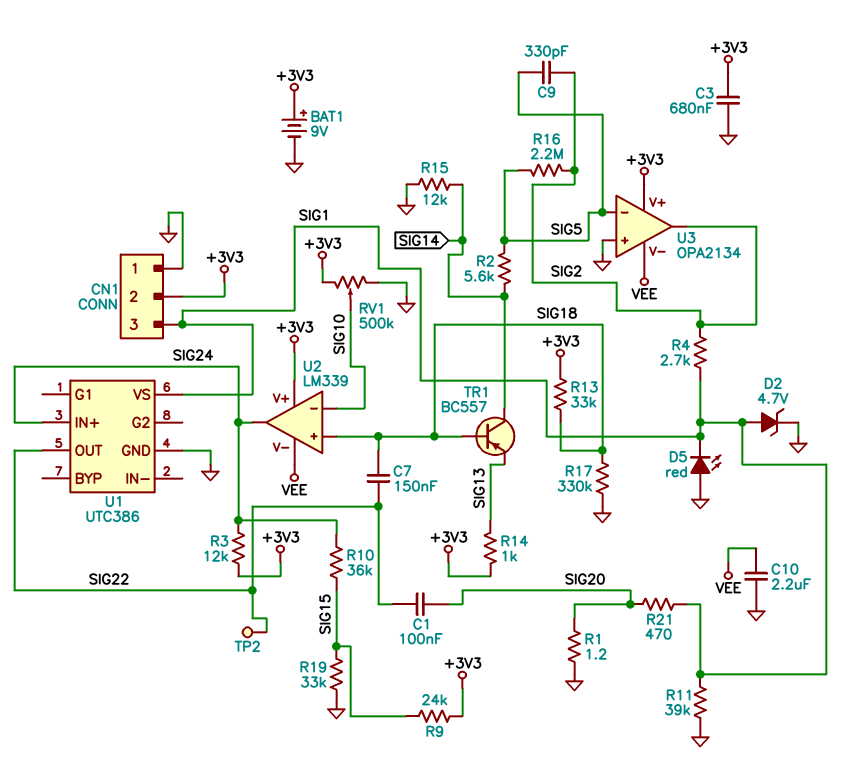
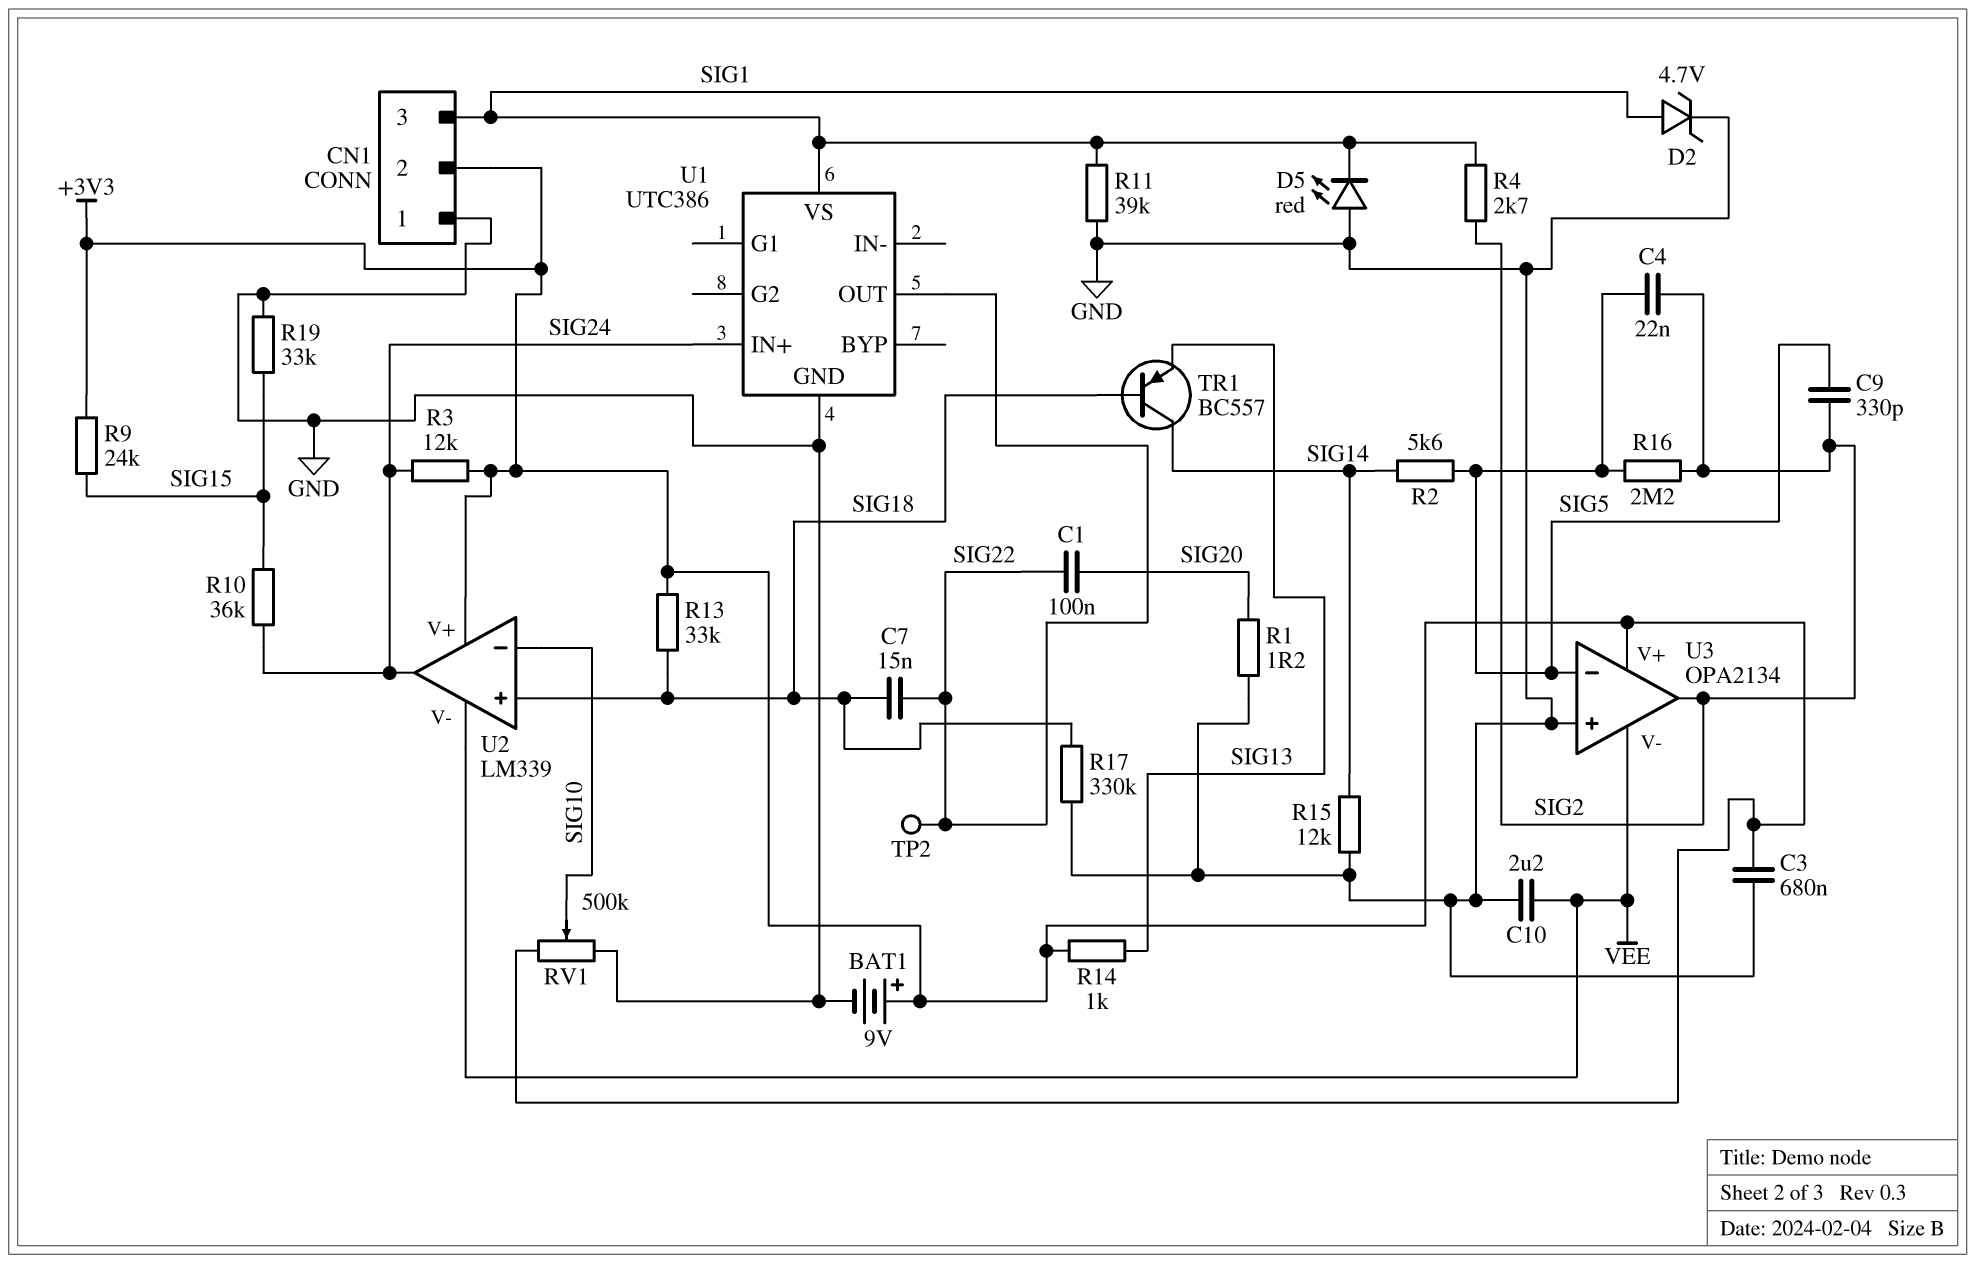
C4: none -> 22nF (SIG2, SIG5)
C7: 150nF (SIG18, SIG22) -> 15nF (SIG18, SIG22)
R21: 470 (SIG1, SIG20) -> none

...

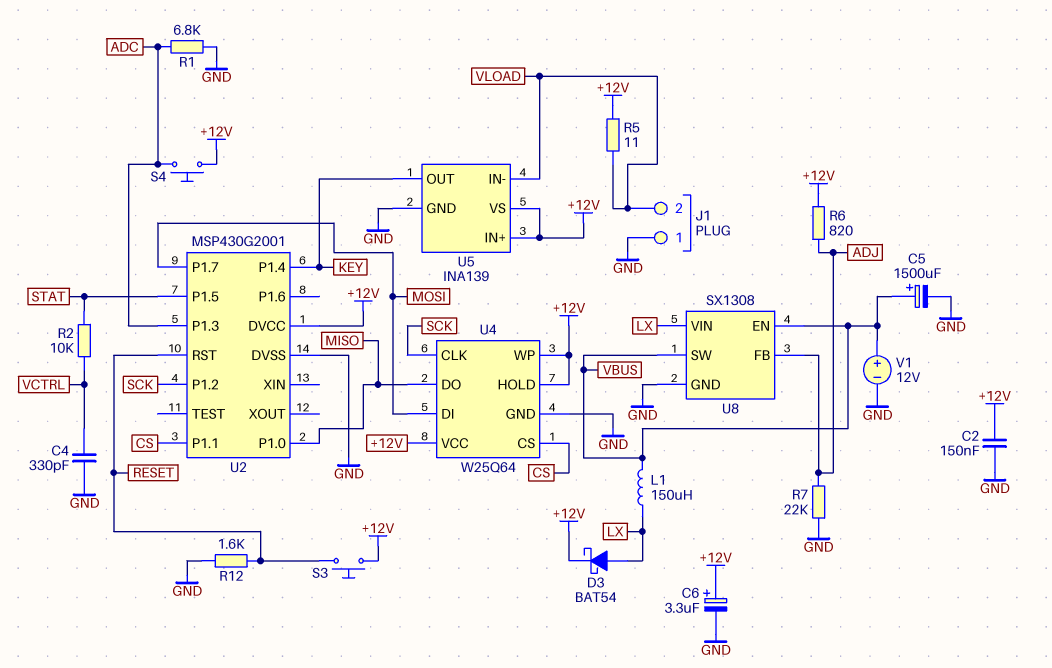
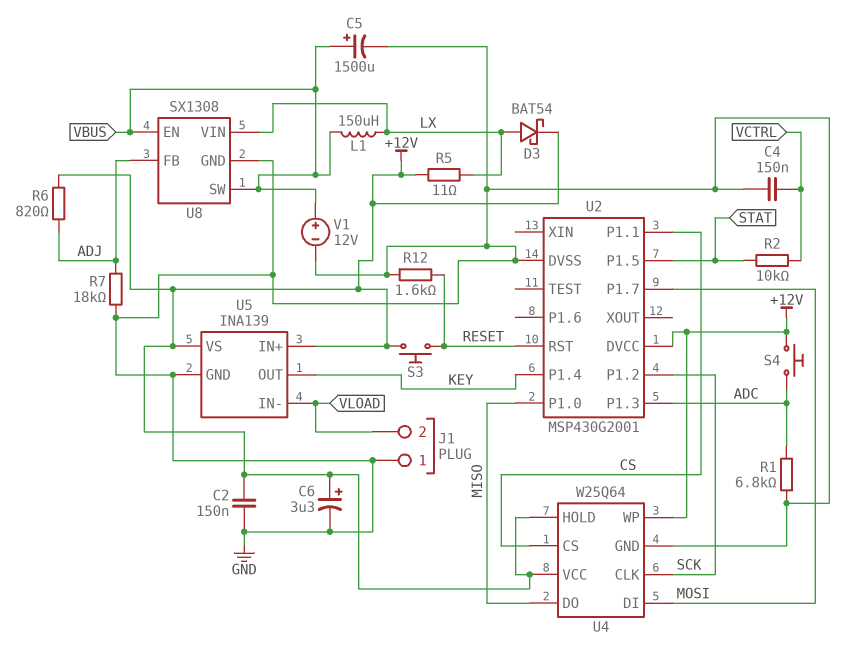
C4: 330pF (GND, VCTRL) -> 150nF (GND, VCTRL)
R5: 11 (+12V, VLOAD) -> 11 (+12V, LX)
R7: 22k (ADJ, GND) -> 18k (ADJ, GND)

...

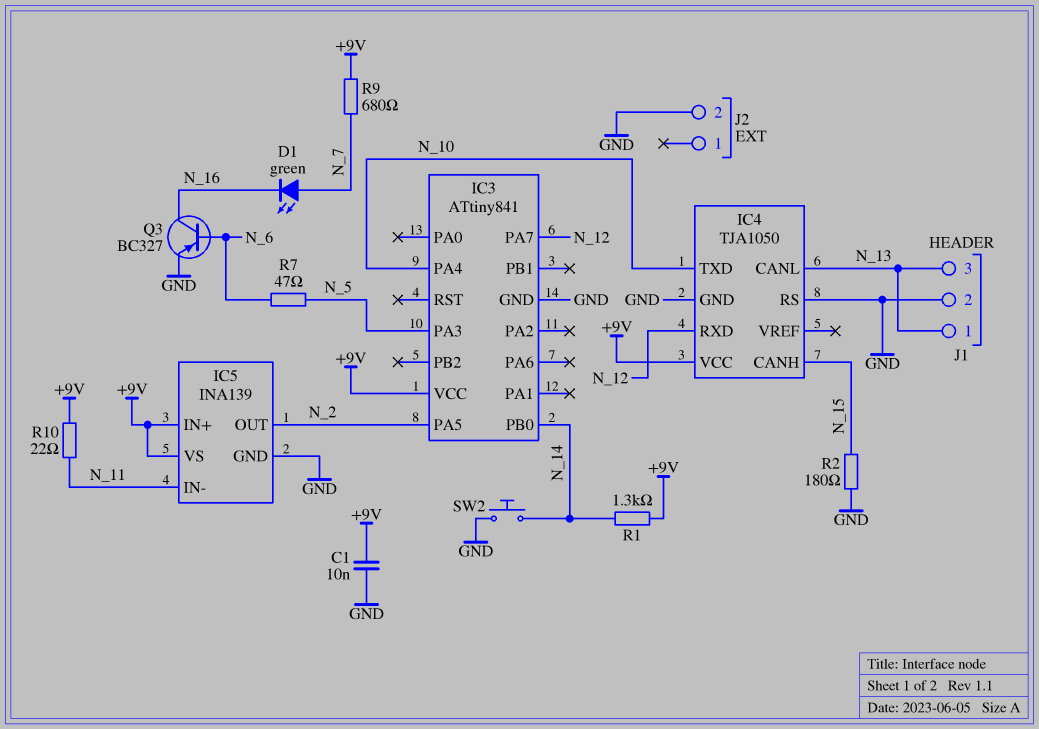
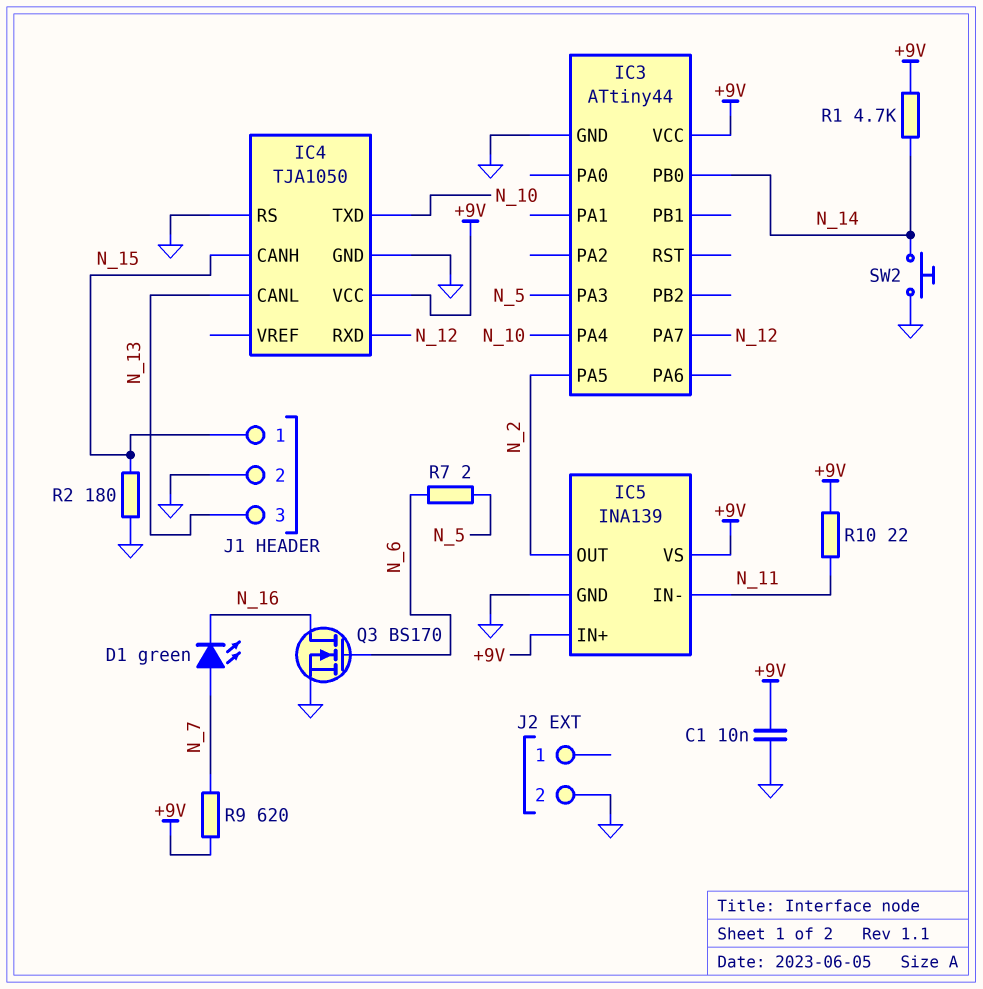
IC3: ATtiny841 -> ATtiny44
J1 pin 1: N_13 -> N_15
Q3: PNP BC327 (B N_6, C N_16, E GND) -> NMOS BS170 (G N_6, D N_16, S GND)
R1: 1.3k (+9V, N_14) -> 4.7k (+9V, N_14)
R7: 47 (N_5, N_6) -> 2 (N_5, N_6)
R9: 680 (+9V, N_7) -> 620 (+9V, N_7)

* To do *
From the material above, set down exactly the lines starting at the one with "R1: 1.3k (+9V, N_14) -> 4.7k (+9V, N_14)" and ending at the one with "R9: 680 (+9V, N_7) -> 620 (+9V, N_7)", end lines included.

* Response area *
R1: 1.3k (+9V, N_14) -> 4.7k (+9V, N_14)
R7: 47 (N_5, N_6) -> 2 (N_5, N_6)
R9: 680 (+9V, N_7) -> 620 (+9V, N_7)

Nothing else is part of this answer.